### [REQUIRED WORK]
Please write out exactly the lines of the data below from the line holding "camera: 40 degrees right, 10 degrees down" through the line holding "brown bowling pin [398,324,451,424]", and leave out the rest.

### [INPUT DATA]
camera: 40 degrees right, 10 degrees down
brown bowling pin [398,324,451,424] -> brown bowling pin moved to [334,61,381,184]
---
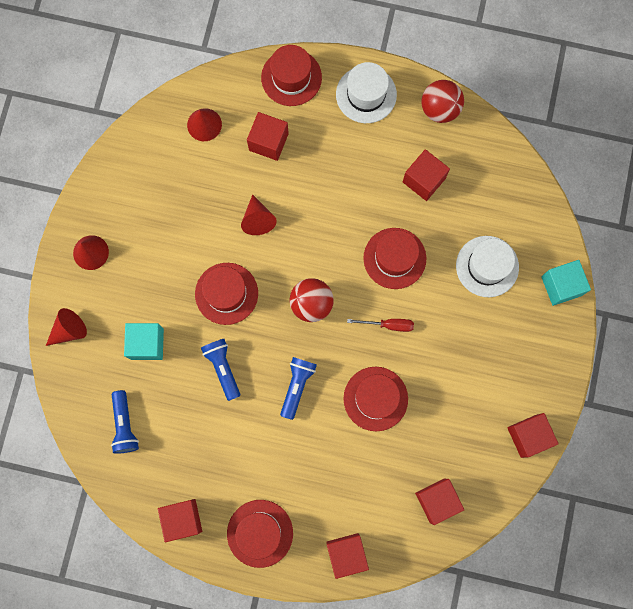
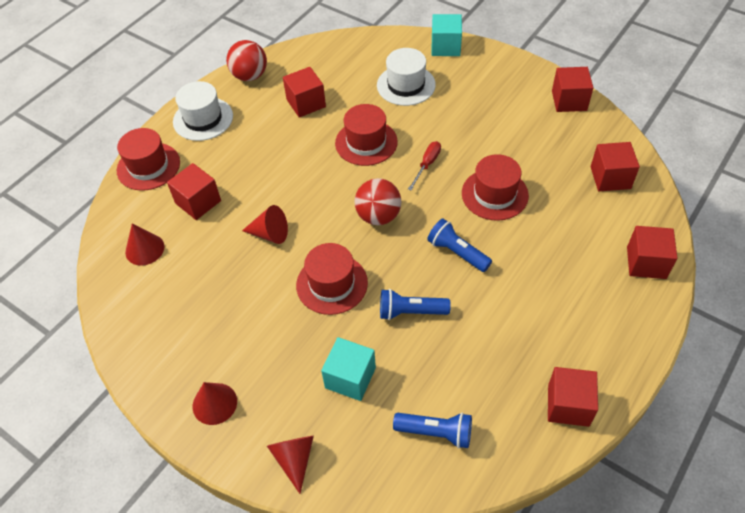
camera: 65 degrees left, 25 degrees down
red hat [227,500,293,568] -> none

### [EXERCISE ANSWER]
camera: 40 degrees right, 10 degrees down
brown bowling pin [398,324,451,424] -> brown bowling pin moved to [334,61,381,184]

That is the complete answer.